Image sets with object changes
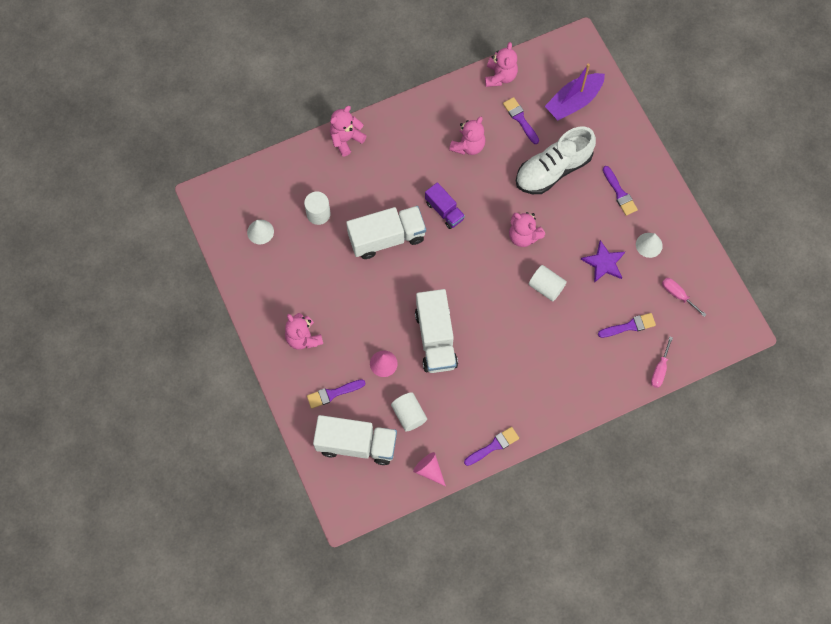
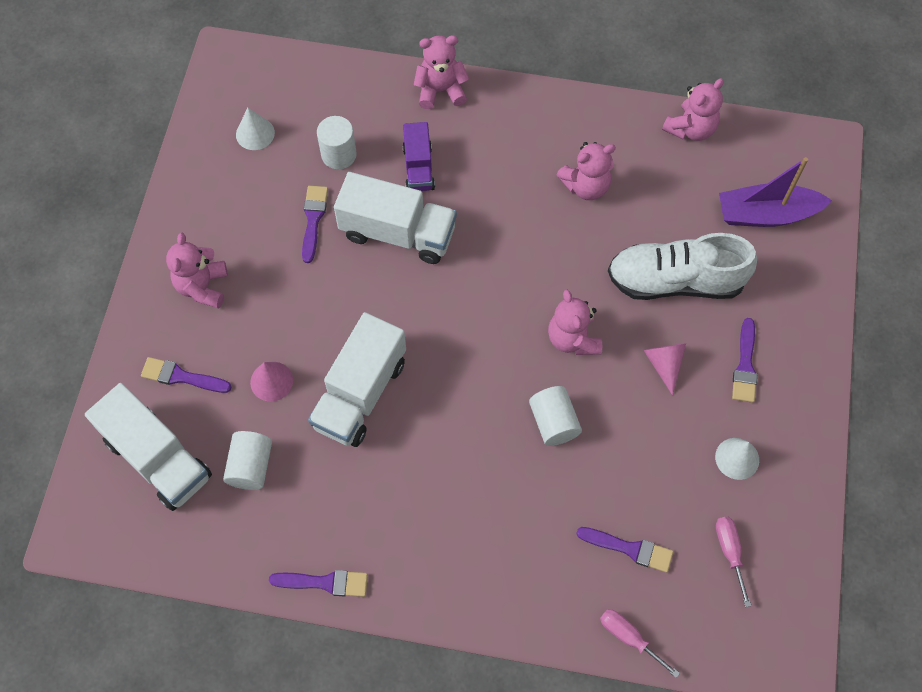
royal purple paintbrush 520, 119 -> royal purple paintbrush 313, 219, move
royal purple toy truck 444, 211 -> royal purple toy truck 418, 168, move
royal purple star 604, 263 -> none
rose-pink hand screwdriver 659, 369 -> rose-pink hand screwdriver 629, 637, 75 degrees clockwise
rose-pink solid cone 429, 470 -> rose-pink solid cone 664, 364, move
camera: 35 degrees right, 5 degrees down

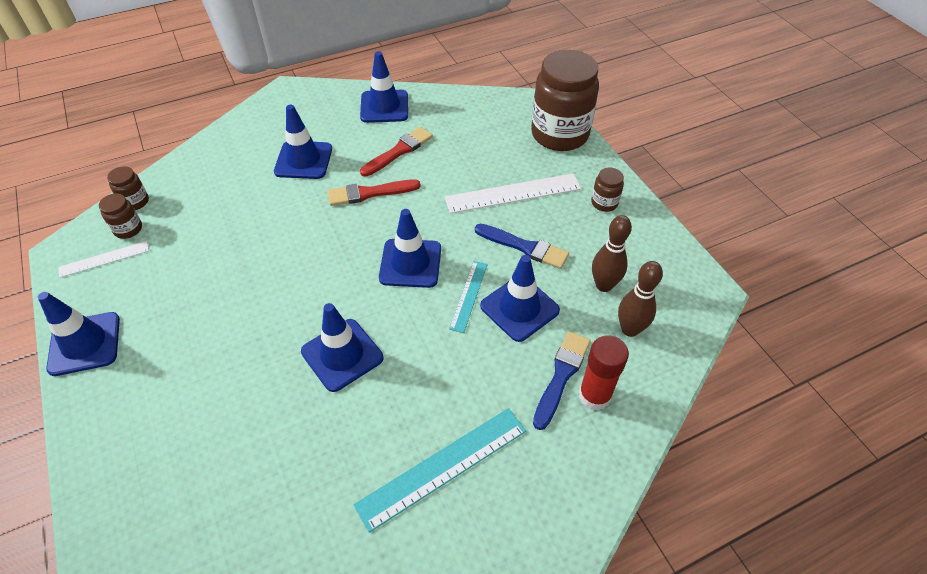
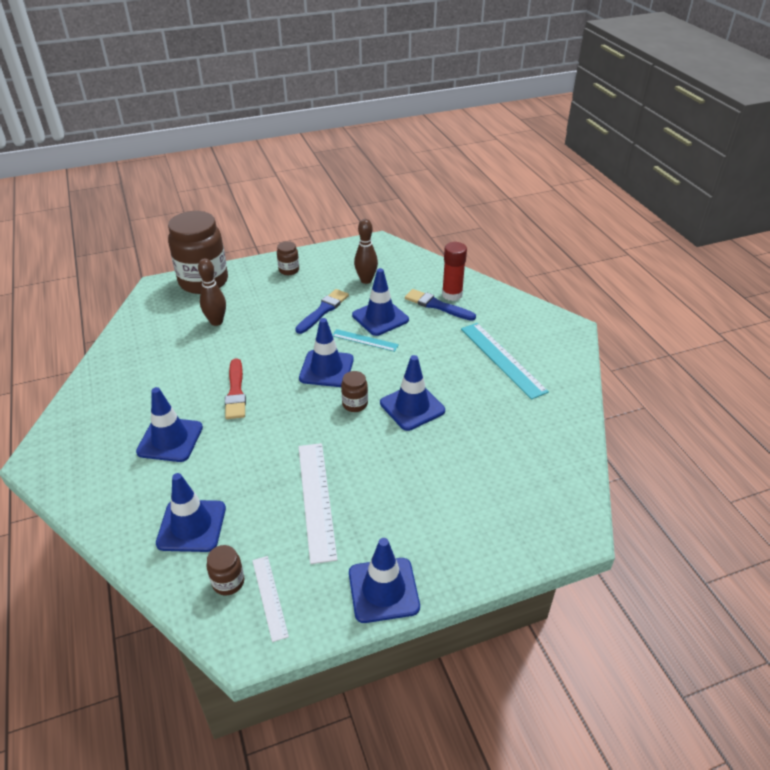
royal blue road cone 384, 107 -> royal blue road cone 191, 526, move
red paintbrush 399, 151 -> none
dark brown preserve jar 135, 202 -> dark brown preserve jar 355, 404, move
pure white ruler 513, 193 -> pure white ruler 316, 499, move
dark brown bowling pin 630, 329 -> dark brown bowling pin 216, 322, move
camera: 85 degrees left, 10 degrees down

• **PROBLEM REQUIREMENTS**
Reproduce the data exactly as it appears above. Pictures are to be left out.

• **RESULT FOR THIS TASK**
royal purple paintbrush 520, 119 -> royal purple paintbrush 313, 219, move
royal purple toy truck 444, 211 -> royal purple toy truck 418, 168, move
royal purple star 604, 263 -> none
rose-pink hand screwdriver 659, 369 -> rose-pink hand screwdriver 629, 637, 75 degrees clockwise
rose-pink solid cone 429, 470 -> rose-pink solid cone 664, 364, move
camera: 35 degrees right, 5 degrees down

royal blue road cone 384, 107 -> royal blue road cone 191, 526, move
red paintbrush 399, 151 -> none
dark brown preserve jar 135, 202 -> dark brown preserve jar 355, 404, move
pure white ruler 513, 193 -> pure white ruler 316, 499, move
dark brown bowling pin 630, 329 -> dark brown bowling pin 216, 322, move
camera: 85 degrees left, 10 degrees down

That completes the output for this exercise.